::: Study material :::

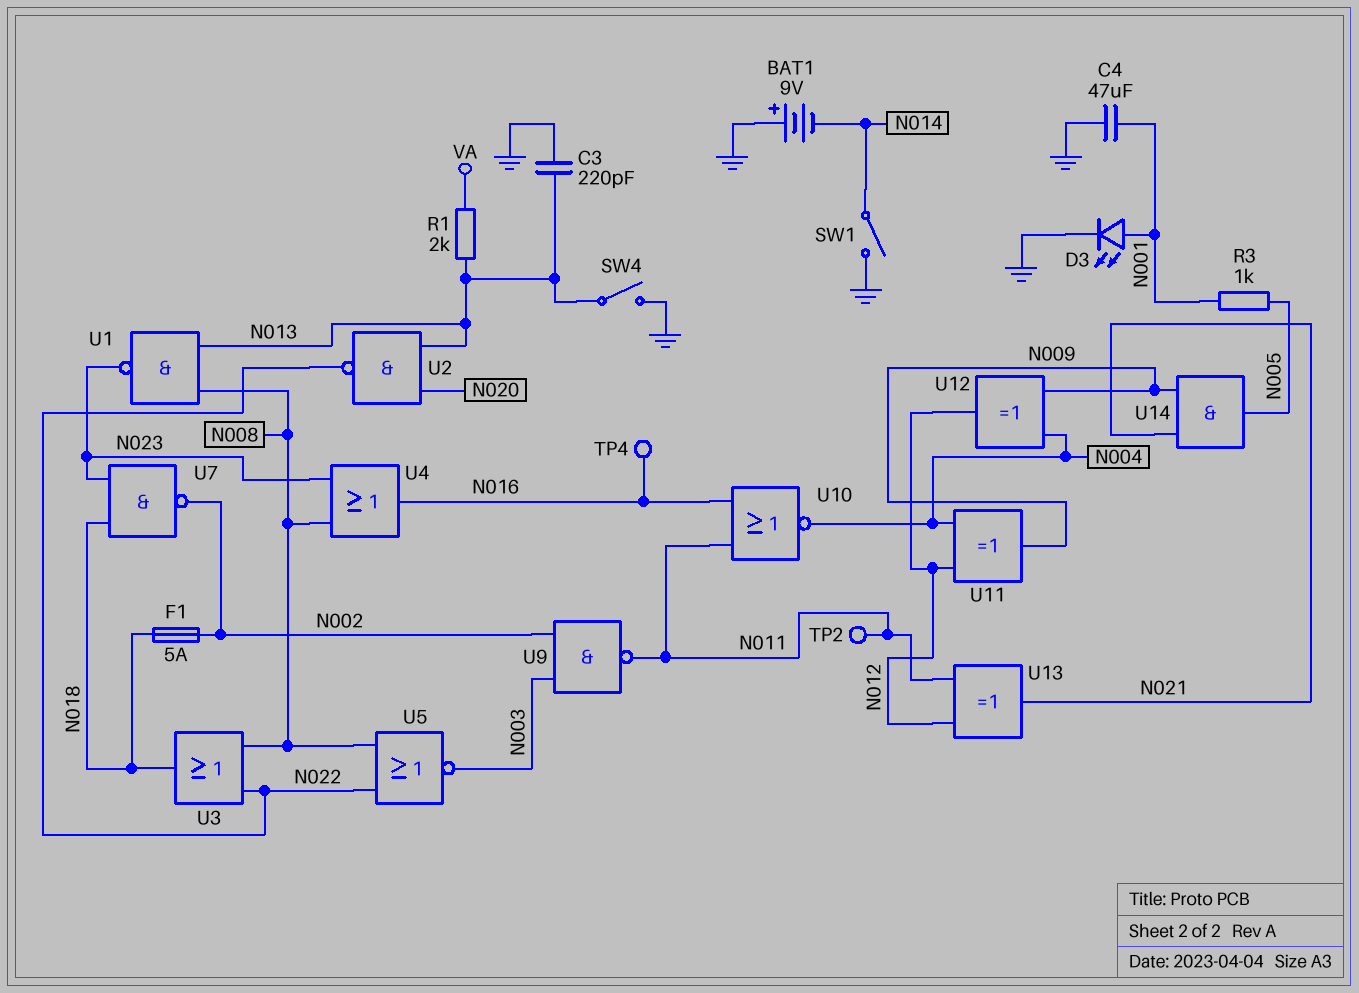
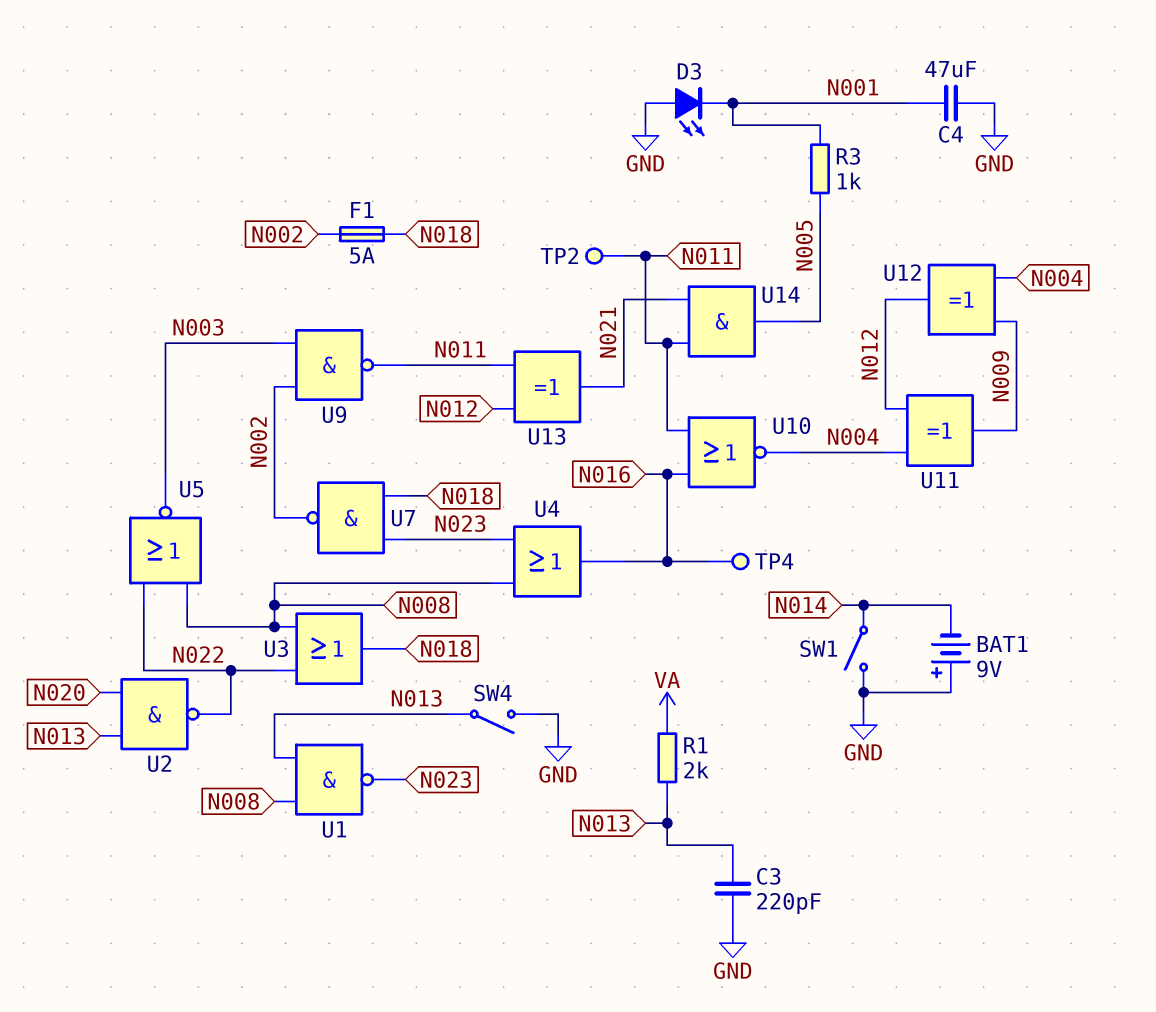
D3: LED (A N001, K GND) -> LED (A GND, K N001)
U14: AND (in N009, in N021, out N005) -> AND (in N011, in N021, out N005)

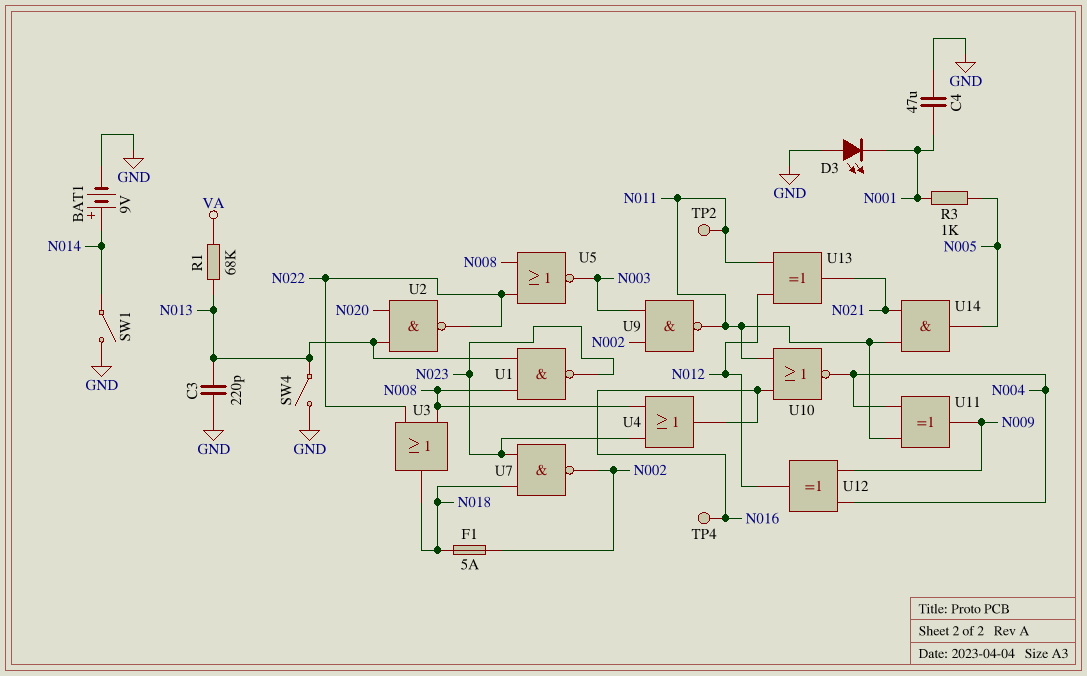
BAT1: 9V (plus GND, minus N014) -> 9V (plus N014, minus GND)
R1: 2k (N013, VA) -> 68k (N013, VA)
U11: XOR (in N004, in N012, out N009) -> XOR (in N004, in N011, out N009)

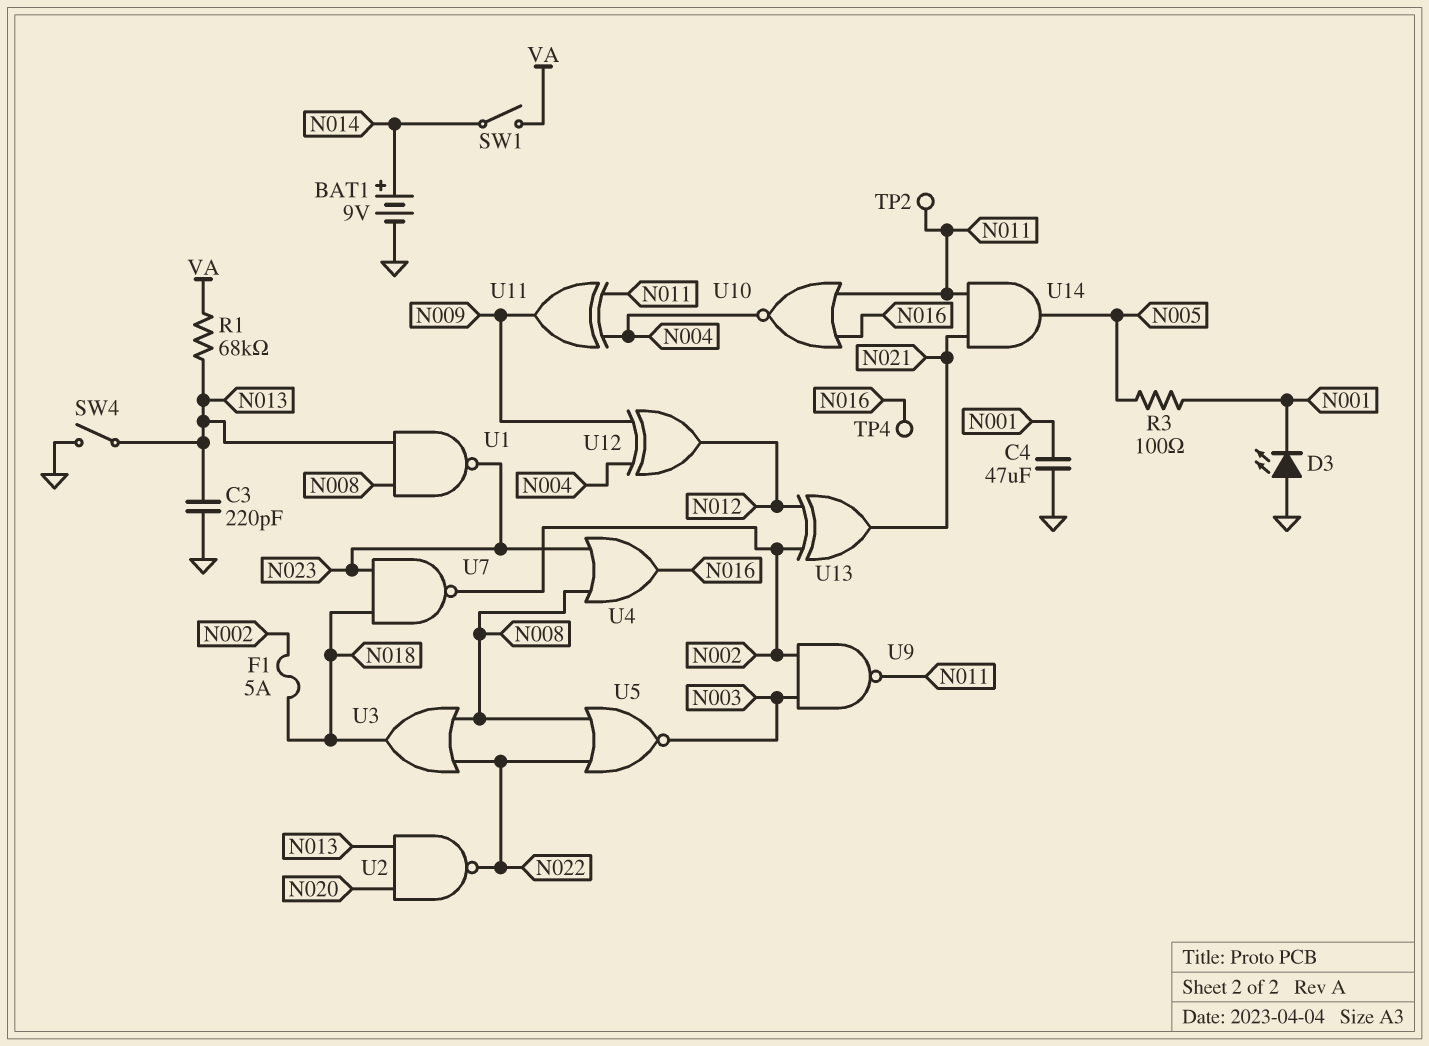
R3: 1k (N001, N005) -> 100 (N001, N005)
SW1: switch (GND, N014) -> switch (N014, VA)
U13: XOR (in N011, in N012, out N021) -> XOR (in N002, in N012, out N021)

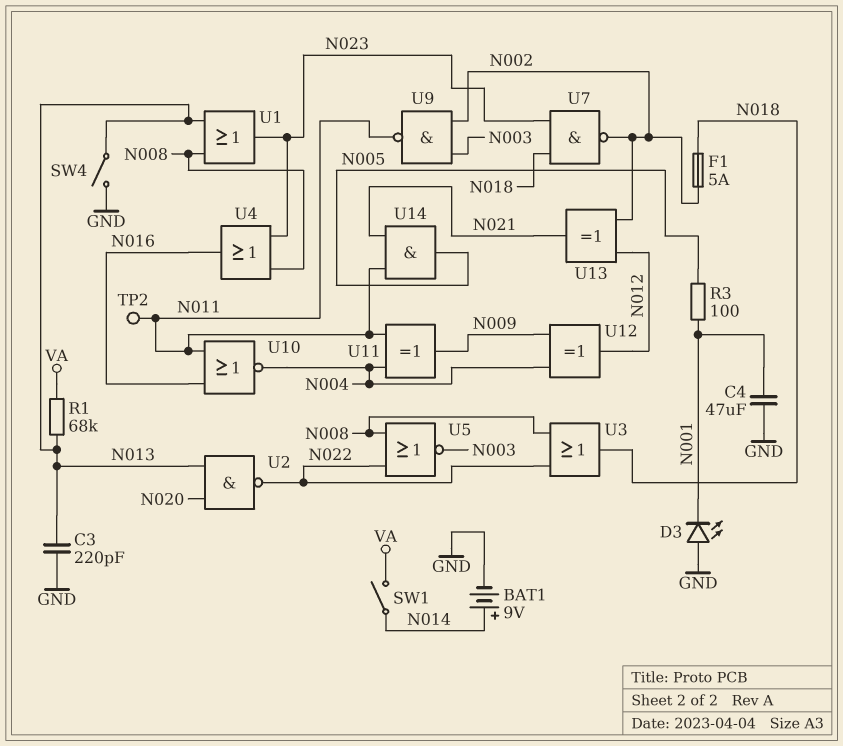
TP4: test point (N016) -> none
U1: NAND (in N008, in N013, out N023) -> OR (in N008, in N013, out N023)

:::

Give back exactly the lines from the line with "U13: XOR (in" through the end of the records, both included; keep all pictures out.

U13: XOR (in N011, in N012, out N021) -> XOR (in N002, in N012, out N021)

TP4: test point (N016) -> none
U1: NAND (in N008, in N013, out N023) -> OR (in N008, in N013, out N023)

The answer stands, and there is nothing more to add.